ASSIGNED TASK:
Copy each line of the entries that contains the word "yellow".

DATA RECORDS:
%%
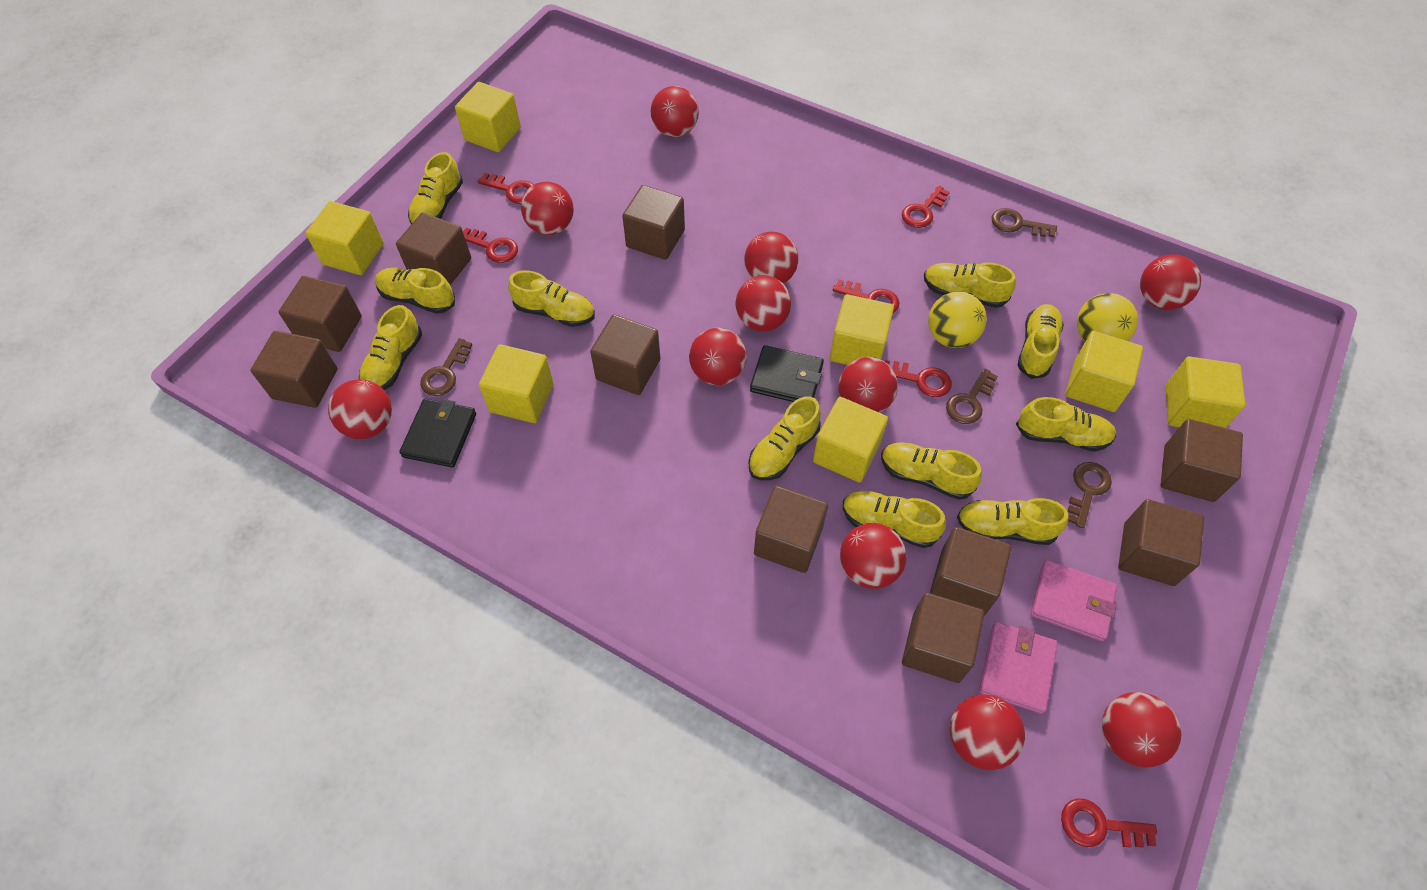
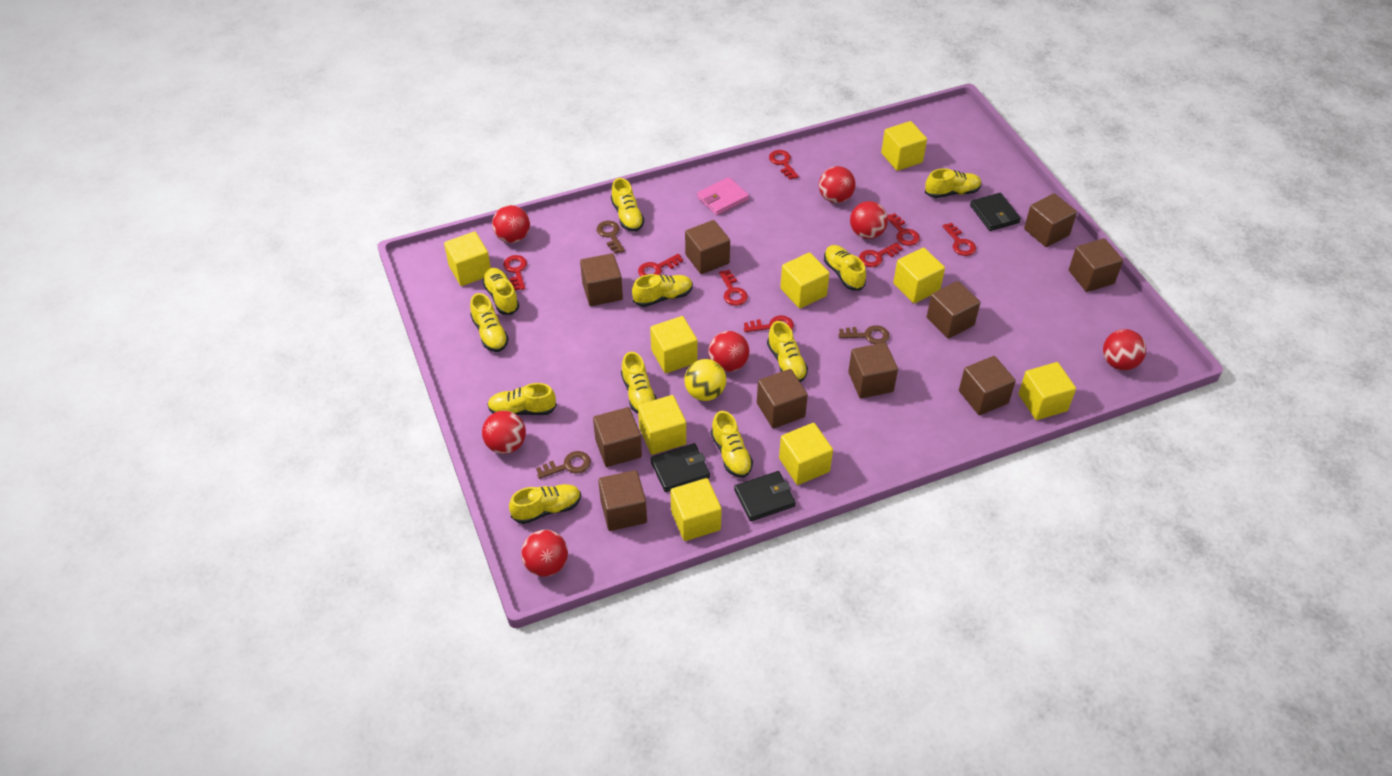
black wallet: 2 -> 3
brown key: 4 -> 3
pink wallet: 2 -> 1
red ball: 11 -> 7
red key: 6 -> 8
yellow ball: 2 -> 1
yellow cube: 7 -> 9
%%
%%
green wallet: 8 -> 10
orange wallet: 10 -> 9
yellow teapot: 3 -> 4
%%
ANSWER FOR THIS EXERCISE:
yellow ball: 2 -> 1
yellow cube: 7 -> 9
yellow teapot: 3 -> 4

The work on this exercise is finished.